> **What to produce**:
Could the data below be printed out exactly, with the pictures left out?

> **Entries provided**:
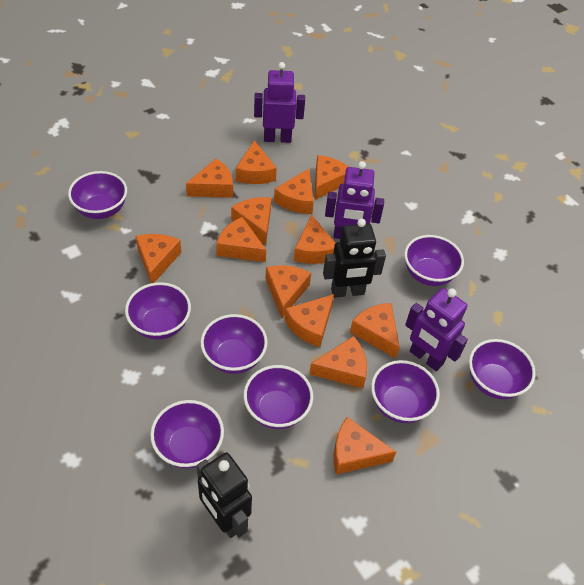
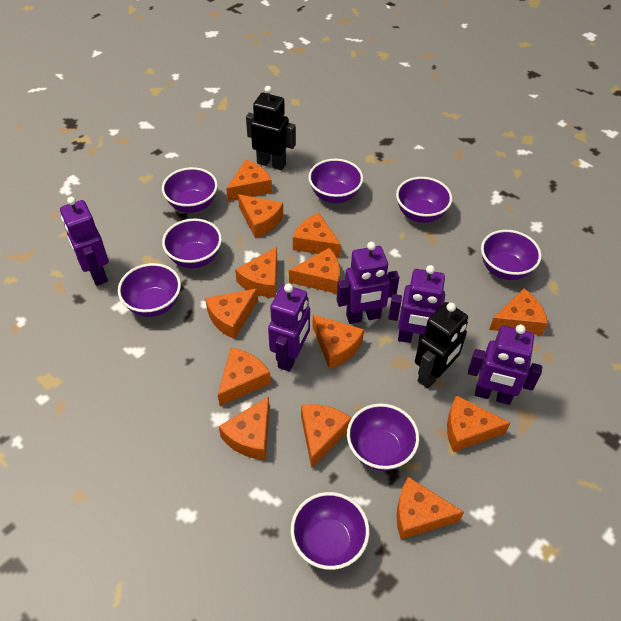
purple robot: 3 -> 5

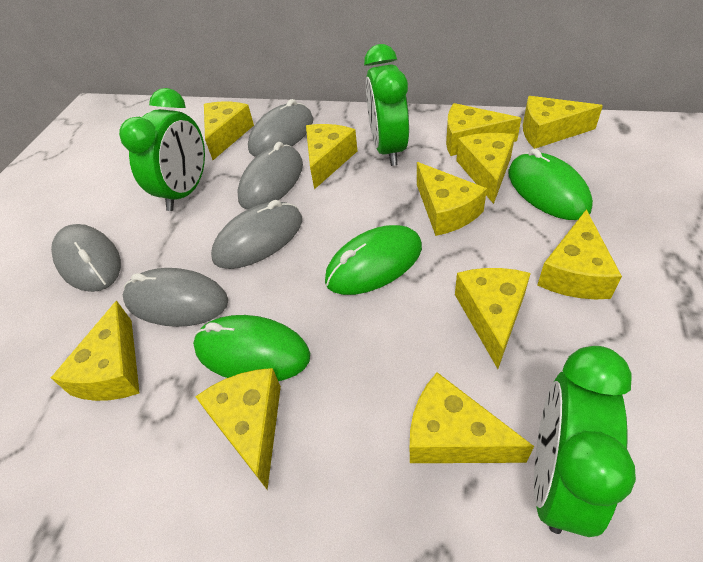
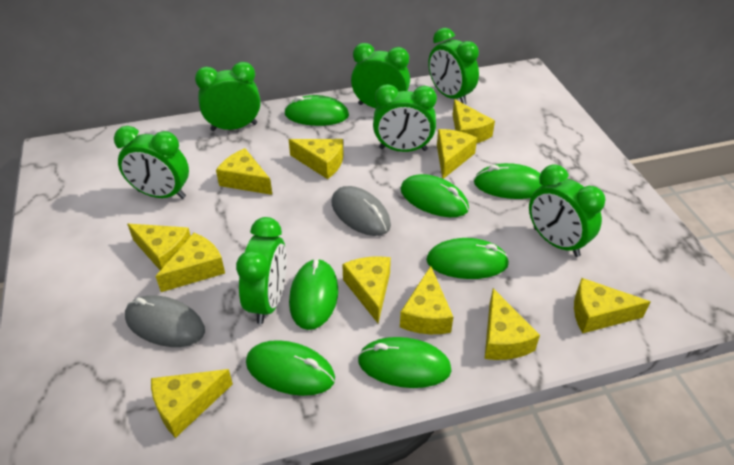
green clock: 3 -> 7
green mouse: 3 -> 7
grey mouse: 5 -> 2

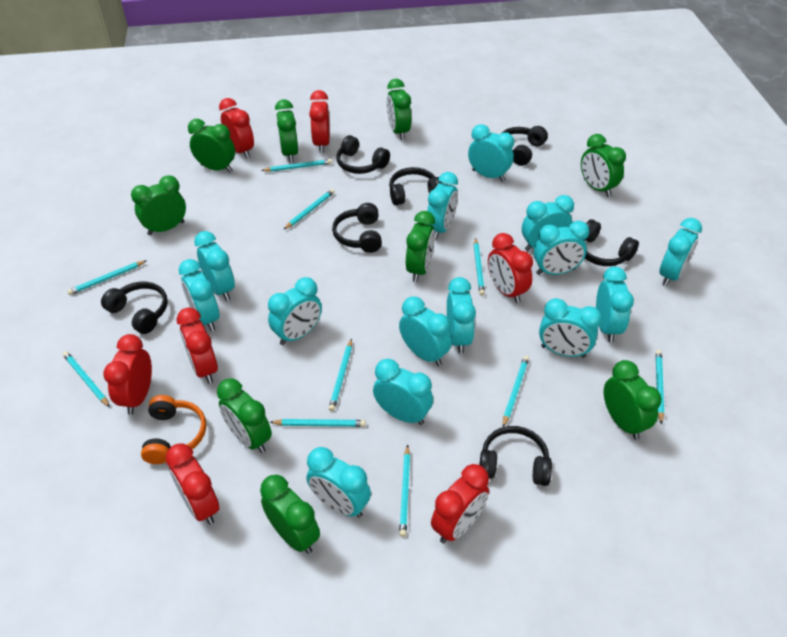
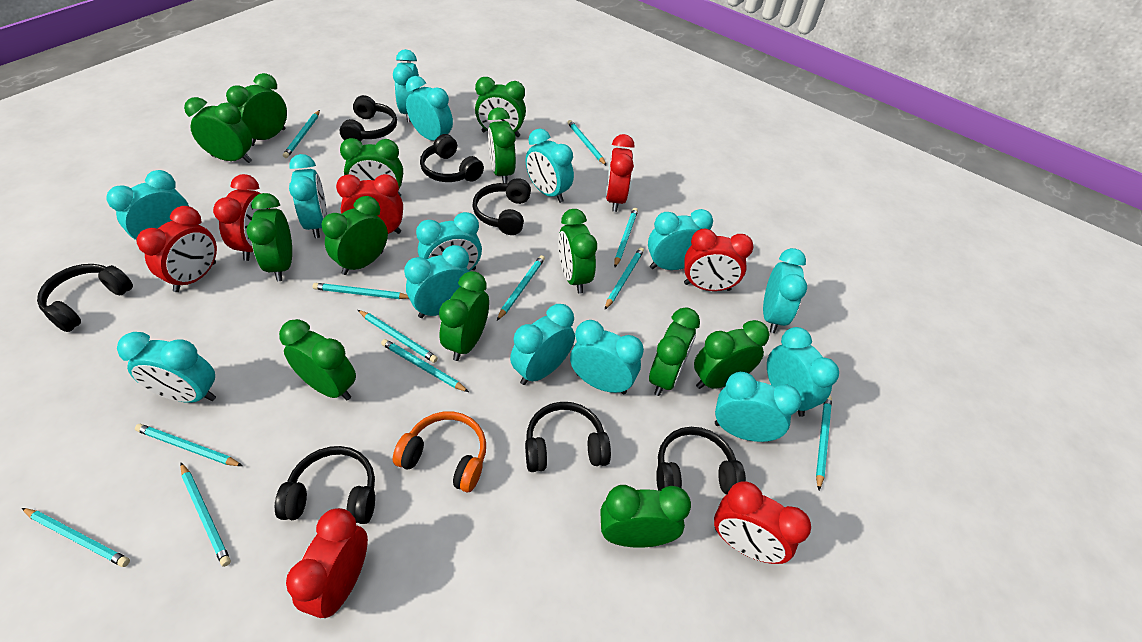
green clock: 9 -> 13
turquoise pencil: 10 -> 12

> **Problem solution**:
purple robot: 3 -> 5

green clock: 3 -> 7
green mouse: 3 -> 7
grey mouse: 5 -> 2

green clock: 9 -> 13
turquoise pencil: 10 -> 12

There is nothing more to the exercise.